• [WORKING DATA]
+++

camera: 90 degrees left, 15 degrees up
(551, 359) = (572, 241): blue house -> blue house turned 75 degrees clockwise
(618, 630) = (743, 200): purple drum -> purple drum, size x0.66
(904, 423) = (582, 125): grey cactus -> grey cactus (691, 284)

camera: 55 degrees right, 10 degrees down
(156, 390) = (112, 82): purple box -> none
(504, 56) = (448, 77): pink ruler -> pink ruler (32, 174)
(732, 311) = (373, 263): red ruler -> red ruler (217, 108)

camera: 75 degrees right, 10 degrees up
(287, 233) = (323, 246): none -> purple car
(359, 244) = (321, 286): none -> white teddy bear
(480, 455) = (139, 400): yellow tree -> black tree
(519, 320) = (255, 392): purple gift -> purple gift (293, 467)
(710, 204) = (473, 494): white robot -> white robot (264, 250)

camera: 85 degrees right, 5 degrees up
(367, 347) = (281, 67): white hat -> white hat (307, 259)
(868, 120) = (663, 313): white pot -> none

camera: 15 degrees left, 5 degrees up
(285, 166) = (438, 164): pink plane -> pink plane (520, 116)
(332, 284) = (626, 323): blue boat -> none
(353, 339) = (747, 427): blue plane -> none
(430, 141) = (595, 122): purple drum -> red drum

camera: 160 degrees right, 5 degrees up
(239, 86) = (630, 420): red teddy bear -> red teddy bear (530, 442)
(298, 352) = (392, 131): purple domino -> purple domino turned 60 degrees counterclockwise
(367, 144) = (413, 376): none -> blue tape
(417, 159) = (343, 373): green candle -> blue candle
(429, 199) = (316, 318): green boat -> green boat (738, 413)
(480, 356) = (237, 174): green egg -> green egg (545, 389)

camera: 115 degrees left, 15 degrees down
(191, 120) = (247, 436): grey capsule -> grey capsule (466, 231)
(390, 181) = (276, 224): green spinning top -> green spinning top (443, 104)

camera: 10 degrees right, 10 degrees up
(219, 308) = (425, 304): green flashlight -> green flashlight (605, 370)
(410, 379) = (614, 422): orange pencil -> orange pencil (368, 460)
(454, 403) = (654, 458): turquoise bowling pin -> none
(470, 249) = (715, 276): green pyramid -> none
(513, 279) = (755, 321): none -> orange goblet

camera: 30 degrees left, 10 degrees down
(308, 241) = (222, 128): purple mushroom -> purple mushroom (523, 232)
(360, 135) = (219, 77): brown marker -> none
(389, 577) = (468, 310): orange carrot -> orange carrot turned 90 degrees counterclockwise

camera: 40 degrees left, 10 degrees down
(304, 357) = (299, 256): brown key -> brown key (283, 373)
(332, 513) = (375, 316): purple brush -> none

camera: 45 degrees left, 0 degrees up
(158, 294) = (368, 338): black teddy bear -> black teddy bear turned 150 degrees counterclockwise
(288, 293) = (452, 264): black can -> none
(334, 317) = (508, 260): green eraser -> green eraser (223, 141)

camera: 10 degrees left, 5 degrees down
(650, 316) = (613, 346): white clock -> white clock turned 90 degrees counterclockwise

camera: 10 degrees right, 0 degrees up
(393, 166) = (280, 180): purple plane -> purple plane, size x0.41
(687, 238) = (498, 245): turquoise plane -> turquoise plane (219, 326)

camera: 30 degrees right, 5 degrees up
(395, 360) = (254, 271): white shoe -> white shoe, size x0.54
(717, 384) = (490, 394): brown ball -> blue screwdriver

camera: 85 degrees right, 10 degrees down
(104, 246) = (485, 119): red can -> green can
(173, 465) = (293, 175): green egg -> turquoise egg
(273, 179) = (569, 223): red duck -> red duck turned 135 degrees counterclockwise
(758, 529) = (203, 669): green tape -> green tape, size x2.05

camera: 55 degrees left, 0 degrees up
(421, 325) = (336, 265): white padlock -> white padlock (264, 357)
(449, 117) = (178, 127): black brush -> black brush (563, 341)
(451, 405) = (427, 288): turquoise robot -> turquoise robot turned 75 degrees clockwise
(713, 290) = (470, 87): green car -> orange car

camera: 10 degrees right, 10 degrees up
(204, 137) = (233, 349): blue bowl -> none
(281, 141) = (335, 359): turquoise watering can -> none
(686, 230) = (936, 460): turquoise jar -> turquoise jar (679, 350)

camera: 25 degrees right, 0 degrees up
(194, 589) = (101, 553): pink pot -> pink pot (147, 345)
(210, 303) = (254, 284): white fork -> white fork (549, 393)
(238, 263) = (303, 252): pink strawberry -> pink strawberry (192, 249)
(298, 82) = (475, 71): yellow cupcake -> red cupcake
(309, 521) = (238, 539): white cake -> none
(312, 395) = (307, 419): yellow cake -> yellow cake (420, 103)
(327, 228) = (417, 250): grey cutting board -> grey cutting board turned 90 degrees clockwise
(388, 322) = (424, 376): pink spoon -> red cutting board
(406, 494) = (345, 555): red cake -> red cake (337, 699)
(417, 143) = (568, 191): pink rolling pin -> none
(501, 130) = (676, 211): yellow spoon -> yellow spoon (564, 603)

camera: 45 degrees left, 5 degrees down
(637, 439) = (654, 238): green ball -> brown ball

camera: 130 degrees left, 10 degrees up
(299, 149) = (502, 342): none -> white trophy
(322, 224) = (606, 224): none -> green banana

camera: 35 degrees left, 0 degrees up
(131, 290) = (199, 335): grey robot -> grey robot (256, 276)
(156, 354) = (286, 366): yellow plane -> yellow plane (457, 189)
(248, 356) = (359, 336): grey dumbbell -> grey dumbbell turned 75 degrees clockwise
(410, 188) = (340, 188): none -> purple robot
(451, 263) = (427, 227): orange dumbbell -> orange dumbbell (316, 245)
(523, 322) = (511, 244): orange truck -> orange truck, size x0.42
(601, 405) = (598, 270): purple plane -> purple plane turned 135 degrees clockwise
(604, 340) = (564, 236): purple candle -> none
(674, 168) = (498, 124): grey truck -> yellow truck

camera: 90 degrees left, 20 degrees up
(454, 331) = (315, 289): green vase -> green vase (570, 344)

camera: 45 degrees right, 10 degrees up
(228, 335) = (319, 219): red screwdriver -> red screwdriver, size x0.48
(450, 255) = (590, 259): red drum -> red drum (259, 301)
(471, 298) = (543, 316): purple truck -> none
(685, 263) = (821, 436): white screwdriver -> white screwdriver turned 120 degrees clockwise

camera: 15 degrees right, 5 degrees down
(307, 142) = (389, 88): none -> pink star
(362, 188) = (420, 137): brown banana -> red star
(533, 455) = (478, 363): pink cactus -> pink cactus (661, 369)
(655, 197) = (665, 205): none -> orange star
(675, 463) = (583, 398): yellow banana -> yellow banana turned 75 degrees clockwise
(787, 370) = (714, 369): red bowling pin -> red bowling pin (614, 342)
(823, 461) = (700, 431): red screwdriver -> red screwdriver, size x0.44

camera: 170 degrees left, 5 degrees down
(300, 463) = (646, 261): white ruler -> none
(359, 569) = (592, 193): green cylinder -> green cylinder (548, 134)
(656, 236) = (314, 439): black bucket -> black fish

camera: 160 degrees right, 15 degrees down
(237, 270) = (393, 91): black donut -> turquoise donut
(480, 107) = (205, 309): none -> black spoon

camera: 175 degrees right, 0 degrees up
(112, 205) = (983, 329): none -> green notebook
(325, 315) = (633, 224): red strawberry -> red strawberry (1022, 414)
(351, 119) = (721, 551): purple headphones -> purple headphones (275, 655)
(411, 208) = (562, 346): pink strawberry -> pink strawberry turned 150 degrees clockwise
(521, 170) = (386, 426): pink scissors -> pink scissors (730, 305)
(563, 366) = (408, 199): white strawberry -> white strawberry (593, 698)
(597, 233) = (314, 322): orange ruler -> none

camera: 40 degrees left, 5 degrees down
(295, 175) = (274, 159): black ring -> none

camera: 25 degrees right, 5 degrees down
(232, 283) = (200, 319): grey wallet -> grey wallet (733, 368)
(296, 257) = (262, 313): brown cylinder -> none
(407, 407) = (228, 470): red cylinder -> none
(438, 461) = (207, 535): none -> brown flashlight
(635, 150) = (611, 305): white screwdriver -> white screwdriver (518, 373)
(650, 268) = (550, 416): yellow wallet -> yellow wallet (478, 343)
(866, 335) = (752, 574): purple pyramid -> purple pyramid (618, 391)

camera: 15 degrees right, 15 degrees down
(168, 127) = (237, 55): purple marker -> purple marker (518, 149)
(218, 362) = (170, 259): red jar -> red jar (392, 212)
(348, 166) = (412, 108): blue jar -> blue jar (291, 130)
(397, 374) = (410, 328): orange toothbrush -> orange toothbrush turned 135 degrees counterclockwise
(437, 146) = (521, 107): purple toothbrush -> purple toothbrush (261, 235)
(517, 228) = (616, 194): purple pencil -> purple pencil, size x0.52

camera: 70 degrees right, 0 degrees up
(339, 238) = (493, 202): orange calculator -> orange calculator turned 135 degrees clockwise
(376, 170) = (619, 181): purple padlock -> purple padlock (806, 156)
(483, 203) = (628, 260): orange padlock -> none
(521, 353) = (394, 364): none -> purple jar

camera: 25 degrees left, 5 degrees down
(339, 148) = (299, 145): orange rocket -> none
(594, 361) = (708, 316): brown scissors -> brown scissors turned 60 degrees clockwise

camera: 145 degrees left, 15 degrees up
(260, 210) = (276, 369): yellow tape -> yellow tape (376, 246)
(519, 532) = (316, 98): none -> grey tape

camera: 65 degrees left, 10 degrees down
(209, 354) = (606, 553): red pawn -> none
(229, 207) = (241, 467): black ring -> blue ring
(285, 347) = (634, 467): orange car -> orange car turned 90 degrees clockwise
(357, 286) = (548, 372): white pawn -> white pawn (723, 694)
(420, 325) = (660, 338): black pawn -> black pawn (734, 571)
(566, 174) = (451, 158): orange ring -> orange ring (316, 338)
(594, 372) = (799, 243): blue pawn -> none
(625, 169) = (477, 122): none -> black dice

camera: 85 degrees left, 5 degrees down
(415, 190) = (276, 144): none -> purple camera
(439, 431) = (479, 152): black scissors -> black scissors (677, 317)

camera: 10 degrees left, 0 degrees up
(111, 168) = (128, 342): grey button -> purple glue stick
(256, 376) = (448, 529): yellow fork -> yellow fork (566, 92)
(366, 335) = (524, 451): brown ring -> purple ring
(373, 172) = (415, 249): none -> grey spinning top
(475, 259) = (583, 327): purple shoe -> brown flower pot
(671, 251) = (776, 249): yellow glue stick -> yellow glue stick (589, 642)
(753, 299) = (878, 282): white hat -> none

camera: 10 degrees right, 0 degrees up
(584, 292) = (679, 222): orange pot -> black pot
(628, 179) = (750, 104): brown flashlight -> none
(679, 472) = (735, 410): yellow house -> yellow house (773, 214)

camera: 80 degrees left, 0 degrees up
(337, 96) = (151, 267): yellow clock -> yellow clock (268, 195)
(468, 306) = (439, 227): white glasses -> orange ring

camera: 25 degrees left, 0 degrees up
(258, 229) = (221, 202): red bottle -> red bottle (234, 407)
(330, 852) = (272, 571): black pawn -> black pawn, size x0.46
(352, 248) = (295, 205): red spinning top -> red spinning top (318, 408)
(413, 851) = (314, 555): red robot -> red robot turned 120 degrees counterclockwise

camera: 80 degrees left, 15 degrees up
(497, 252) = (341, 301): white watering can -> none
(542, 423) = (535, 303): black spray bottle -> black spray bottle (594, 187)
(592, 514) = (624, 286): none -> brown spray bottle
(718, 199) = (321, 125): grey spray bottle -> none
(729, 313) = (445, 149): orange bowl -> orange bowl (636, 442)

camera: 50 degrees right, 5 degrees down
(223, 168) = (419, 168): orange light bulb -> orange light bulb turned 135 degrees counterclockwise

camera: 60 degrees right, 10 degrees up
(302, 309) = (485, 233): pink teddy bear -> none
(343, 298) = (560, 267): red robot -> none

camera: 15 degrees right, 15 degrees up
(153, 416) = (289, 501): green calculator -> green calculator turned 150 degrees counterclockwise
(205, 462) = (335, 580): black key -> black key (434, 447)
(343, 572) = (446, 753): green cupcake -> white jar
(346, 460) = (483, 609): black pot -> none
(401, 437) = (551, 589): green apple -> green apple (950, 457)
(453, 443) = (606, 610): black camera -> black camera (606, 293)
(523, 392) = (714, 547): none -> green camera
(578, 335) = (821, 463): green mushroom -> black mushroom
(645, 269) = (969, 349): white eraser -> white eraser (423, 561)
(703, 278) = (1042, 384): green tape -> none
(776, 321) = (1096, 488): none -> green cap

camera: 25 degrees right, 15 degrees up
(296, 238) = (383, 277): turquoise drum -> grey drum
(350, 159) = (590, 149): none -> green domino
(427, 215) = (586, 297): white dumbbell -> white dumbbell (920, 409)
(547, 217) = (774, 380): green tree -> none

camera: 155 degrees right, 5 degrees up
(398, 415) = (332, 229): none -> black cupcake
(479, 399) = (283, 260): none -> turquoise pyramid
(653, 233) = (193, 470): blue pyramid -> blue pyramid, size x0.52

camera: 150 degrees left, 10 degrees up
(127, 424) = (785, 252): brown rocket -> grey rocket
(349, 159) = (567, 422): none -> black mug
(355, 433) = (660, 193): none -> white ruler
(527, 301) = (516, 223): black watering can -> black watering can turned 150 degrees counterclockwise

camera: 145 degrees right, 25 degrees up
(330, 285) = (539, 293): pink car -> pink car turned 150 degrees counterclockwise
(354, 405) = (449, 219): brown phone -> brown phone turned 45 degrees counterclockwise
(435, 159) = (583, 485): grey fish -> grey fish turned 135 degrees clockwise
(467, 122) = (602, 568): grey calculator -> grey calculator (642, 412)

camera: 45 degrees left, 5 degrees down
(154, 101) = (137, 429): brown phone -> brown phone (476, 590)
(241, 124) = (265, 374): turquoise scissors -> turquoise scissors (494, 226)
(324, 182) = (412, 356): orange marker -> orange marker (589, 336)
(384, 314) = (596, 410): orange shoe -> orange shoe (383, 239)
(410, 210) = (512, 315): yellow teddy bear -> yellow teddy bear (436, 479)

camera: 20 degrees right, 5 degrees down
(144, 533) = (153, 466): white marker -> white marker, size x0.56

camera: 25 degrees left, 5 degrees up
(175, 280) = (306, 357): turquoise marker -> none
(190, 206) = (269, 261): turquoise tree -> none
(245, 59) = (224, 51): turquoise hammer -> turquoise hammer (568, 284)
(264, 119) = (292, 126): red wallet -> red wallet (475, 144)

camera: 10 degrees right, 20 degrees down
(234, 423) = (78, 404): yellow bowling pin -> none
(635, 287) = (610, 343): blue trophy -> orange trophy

+++

• [PROBLEM STATEMENT] All that is needed is the exact run of lines above from the line containing "(339, 238) = (493, 202): orange" through the line containing "(229, 207) = (241, 467): black", both of them included.

• [OUTPUT OF THE TASK]
(339, 238) = (493, 202): orange calculator -> orange calculator turned 135 degrees clockwise
(376, 170) = (619, 181): purple padlock -> purple padlock (806, 156)
(483, 203) = (628, 260): orange padlock -> none
(521, 353) = (394, 364): none -> purple jar

camera: 25 degrees left, 5 degrees down
(339, 148) = (299, 145): orange rocket -> none
(594, 361) = (708, 316): brown scissors -> brown scissors turned 60 degrees clockwise

camera: 145 degrees left, 15 degrees up
(260, 210) = (276, 369): yellow tape -> yellow tape (376, 246)
(519, 532) = (316, 98): none -> grey tape

camera: 65 degrees left, 10 degrees down
(209, 354) = (606, 553): red pawn -> none
(229, 207) = (241, 467): black ring -> blue ring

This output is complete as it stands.